*** Records Section Begins ***

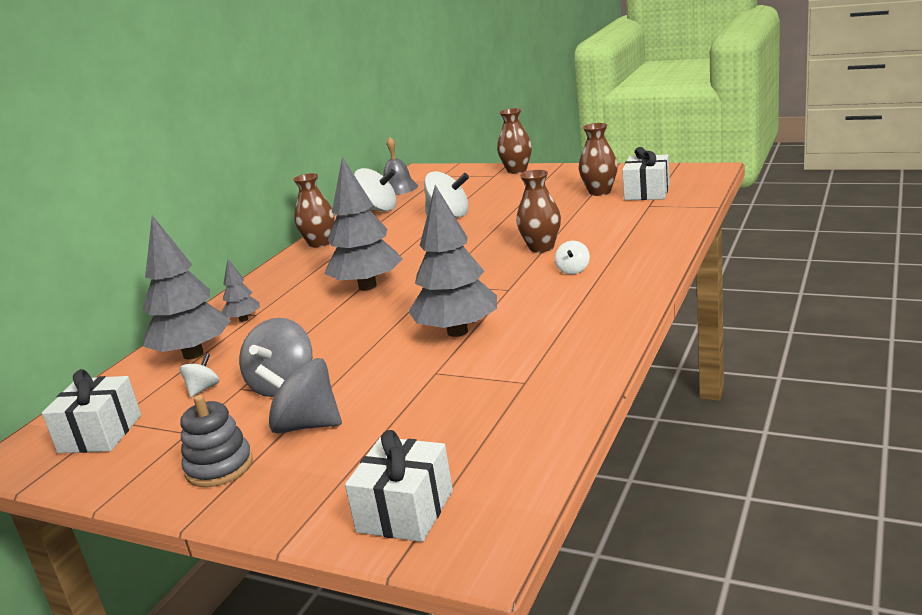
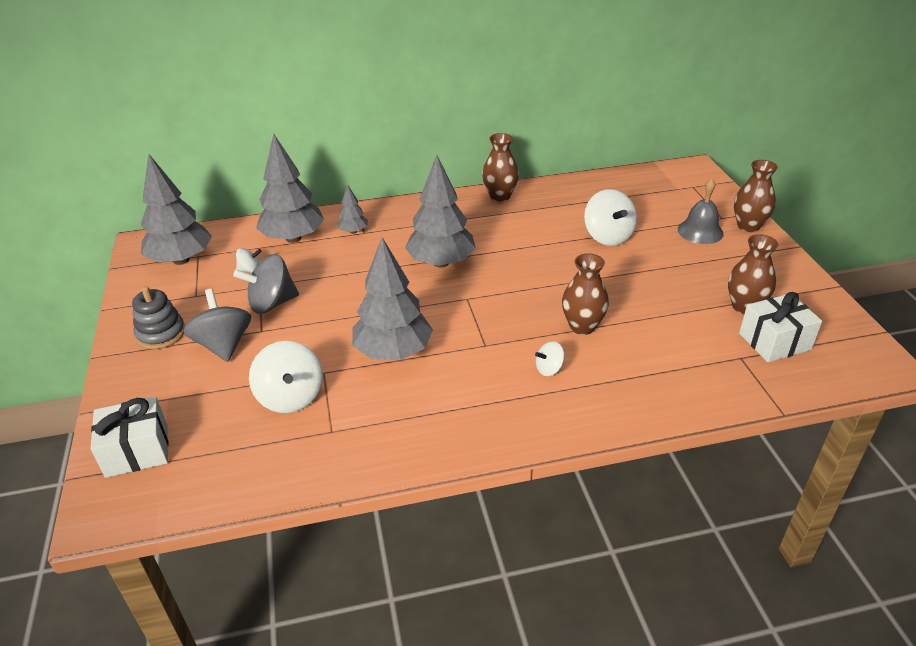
camera: 50 degrees right, 15 degrees up
white gift [42,369,141,453] -> grey tree [140,153,212,265]
white spinning top [354,168,397,212] -> white spinning top moved to [249,341,323,413]
grey bell [383,137,418,195] -> grey bell moved to [678,179,724,244]

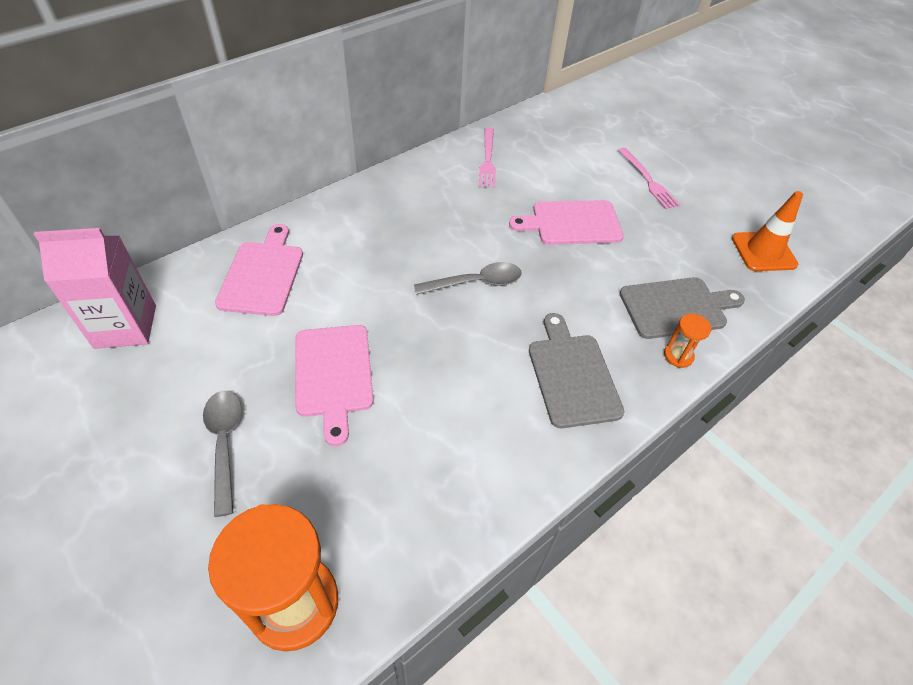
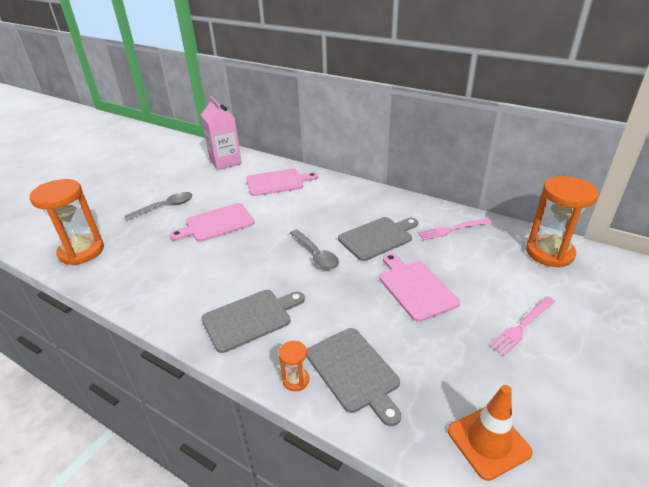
camera: 75 degrees right, 15 degrees down
none -> grey cutting board [338,217,418,261]
none -> orange hourglass [526,176,598,268]

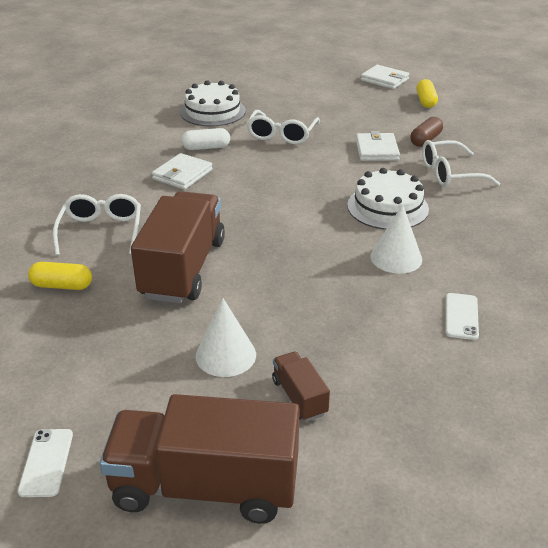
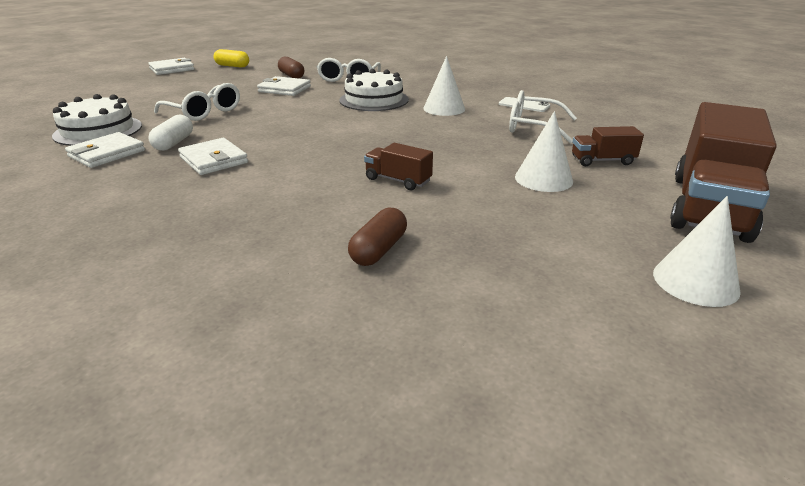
camera: 70 degrees left, 5 degrees down
white phone [18,429,73,497] -> white cone [653,196,741,307]
yellow capsule [28,262,92,290] -> brown capsule [348,208,407,266]
white glasses [53,194,141,255] -> white glasses moved to [509,90,577,143]
brown truck [131,191,225,303] -> brown truck [364,143,433,190], size x0.46
none -> white wallet [65,132,145,168]

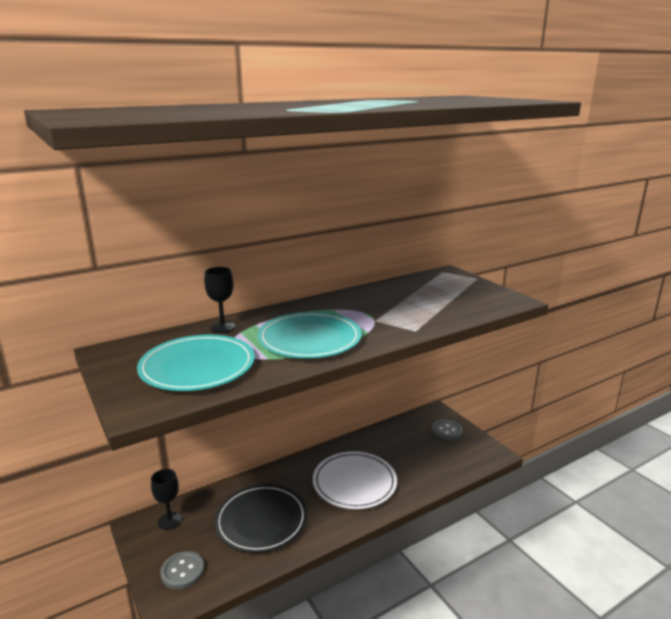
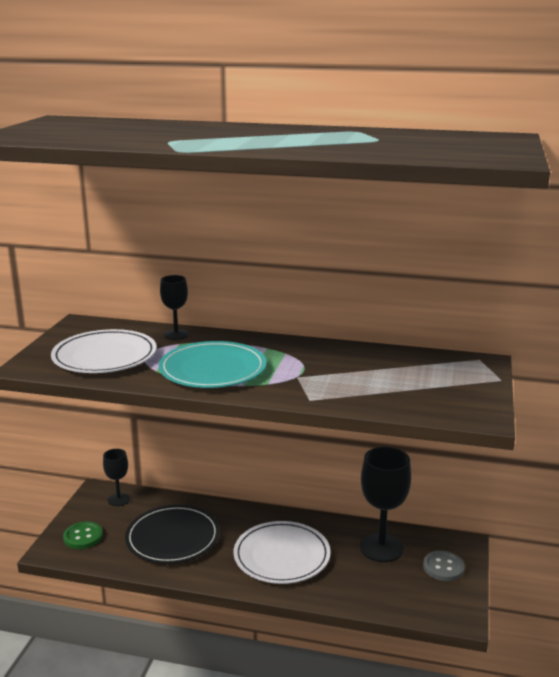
camera: 45 degrees right, 0 degrees up
turquoise plate [137,335,255,391] -> white plate [51,329,157,373]
grey button [161,551,204,589] -> green button [63,521,103,549]
none -> black goblet [360,447,411,562]

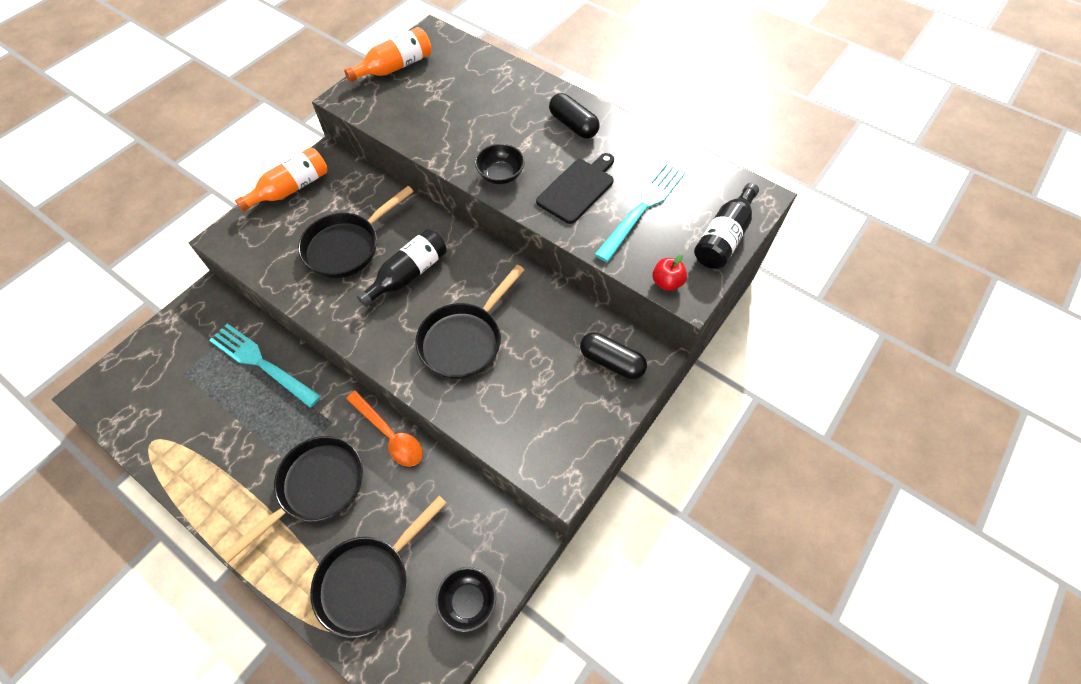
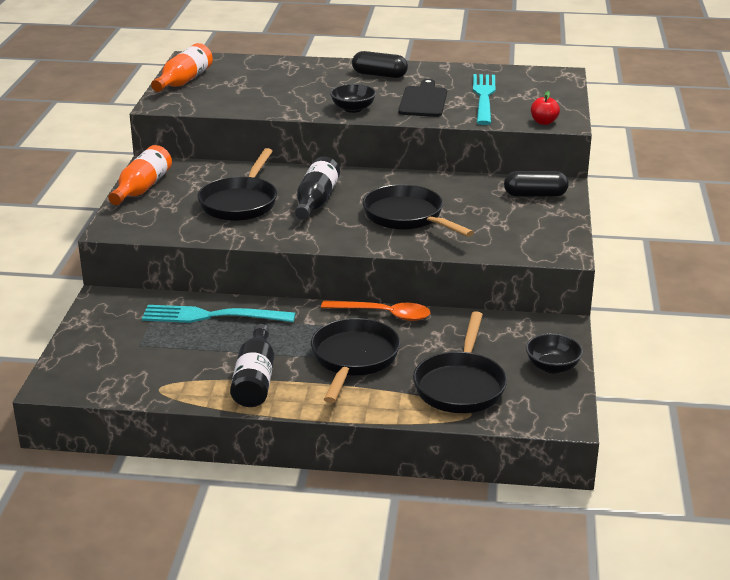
camera: 30 degrees left, 30 degrees down
black pan [415,265,524,379] -> black pan turned 135 degrees clockwise [363,184,474,237]
black bottle [694,183,759,269] -> black bottle moved to [230,324,274,407]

*** Records Section Ends ***

What the task asks:
From the first line of the entries above down to the line holding "camera: 75 degrees right, 15 degrees down", quote each line exactly and nothing else, skipping pictures.

Exercise solution:
camera: 50 degrees right, 15 degrees up
white gift [42,369,141,453] -> grey tree [140,153,212,265]
white spinning top [354,168,397,212] -> white spinning top moved to [249,341,323,413]
grey bell [383,137,418,195] -> grey bell moved to [678,179,724,244]

camera: 75 degrees right, 15 degrees down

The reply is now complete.